Repeat exactly, and only, the lines below starting at the line that contains "R11: 470k (MID, VN) -> 68k (MID, VN)" and ending at the line that contains "D1: diode US1M", inclusive of both.

- _Excerpted records_
########################################

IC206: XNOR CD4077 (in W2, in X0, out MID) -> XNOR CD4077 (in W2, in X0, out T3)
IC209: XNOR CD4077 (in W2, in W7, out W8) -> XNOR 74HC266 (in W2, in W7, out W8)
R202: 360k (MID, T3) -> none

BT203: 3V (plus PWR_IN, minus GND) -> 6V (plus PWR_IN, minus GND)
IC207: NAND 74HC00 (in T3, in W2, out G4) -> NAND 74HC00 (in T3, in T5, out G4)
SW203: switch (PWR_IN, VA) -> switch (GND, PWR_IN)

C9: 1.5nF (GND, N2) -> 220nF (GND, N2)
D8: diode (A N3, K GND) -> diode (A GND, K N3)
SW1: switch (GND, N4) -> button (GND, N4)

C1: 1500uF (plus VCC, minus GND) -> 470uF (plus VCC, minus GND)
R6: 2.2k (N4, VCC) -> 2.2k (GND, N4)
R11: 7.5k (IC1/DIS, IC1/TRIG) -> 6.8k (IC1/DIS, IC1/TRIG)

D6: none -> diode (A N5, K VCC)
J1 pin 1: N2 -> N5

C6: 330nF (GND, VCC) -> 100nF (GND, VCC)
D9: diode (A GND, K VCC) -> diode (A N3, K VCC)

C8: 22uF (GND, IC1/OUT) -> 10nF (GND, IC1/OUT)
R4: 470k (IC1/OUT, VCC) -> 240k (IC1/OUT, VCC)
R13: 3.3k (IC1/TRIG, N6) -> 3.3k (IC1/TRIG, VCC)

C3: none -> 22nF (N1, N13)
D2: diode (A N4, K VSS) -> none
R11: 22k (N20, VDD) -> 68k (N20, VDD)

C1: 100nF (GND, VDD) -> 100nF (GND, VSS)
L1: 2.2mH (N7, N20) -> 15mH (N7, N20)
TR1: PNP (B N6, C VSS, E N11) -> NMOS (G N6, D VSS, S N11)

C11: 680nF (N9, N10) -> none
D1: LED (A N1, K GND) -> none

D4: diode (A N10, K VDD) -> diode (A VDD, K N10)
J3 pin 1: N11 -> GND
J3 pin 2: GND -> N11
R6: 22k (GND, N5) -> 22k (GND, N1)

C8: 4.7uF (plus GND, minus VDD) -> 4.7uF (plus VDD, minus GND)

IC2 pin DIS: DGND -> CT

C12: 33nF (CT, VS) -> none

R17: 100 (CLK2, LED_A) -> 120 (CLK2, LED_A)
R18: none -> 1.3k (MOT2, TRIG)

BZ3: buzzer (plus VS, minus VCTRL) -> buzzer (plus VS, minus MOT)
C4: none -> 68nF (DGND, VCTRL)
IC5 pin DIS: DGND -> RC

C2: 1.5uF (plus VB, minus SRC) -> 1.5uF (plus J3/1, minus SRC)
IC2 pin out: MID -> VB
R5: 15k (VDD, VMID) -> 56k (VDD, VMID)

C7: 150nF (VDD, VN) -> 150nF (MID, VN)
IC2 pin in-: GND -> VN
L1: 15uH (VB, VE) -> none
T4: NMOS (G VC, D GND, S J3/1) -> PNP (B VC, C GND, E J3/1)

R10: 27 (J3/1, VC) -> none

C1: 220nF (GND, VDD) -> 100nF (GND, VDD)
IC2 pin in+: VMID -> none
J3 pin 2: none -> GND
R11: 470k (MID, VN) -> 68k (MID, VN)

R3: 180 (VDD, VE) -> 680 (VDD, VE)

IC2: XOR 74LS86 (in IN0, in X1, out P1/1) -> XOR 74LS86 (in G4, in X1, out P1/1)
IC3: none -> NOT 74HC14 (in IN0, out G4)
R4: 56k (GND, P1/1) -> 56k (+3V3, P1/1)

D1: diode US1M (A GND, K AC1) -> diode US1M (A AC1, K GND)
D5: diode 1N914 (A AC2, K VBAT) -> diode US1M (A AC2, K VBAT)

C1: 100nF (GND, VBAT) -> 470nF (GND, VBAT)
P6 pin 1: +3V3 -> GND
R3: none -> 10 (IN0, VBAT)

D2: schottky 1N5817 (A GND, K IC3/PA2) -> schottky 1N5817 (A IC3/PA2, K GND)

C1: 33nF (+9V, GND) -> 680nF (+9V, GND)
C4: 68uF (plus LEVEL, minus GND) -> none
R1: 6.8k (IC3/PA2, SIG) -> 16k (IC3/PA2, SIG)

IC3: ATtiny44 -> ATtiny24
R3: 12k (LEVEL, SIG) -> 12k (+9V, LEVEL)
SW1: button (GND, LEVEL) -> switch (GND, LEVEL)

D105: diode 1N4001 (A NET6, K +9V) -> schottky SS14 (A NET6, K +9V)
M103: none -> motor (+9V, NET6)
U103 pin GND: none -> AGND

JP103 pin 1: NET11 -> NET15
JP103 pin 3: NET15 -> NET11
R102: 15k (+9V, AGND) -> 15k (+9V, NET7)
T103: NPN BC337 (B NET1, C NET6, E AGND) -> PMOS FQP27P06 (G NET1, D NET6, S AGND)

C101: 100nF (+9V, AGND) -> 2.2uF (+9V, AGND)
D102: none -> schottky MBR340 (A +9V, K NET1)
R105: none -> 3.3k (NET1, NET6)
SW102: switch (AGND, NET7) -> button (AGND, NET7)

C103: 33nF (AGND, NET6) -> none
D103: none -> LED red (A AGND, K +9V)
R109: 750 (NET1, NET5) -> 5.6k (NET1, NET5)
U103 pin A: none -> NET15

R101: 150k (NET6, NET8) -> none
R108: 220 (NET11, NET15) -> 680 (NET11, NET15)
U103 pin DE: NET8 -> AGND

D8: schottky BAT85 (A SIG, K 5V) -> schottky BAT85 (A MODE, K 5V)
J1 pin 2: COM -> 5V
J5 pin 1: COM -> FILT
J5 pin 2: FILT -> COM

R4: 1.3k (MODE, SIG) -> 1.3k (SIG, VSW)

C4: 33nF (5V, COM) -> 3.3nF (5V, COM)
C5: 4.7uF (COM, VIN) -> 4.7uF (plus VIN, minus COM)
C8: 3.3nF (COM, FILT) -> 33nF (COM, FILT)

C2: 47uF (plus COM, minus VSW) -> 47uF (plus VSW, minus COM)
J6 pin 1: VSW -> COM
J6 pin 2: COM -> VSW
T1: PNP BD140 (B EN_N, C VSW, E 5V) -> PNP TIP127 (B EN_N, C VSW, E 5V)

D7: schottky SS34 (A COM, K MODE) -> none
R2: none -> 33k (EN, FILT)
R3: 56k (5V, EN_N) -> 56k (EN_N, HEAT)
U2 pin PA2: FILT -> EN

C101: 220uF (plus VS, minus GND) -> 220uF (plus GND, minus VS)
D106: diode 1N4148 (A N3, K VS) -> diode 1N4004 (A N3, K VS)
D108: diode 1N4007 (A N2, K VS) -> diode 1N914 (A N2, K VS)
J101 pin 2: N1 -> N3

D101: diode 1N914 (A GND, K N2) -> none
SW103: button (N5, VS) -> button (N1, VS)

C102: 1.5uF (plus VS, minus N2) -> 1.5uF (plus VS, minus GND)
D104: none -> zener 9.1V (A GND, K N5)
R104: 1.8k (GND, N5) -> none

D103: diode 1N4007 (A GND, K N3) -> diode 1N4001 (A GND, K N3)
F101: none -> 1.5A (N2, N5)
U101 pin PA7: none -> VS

########################################

- _Problem solution_
R11: 470k (MID, VN) -> 68k (MID, VN)

R3: 180 (VDD, VE) -> 680 (VDD, VE)

IC2: XOR 74LS86 (in IN0, in X1, out P1/1) -> XOR 74LS86 (in G4, in X1, out P1/1)
IC3: none -> NOT 74HC14 (in IN0, out G4)
R4: 56k (GND, P1/1) -> 56k (+3V3, P1/1)

D1: diode US1M (A GND, K AC1) -> diode US1M (A AC1, K GND)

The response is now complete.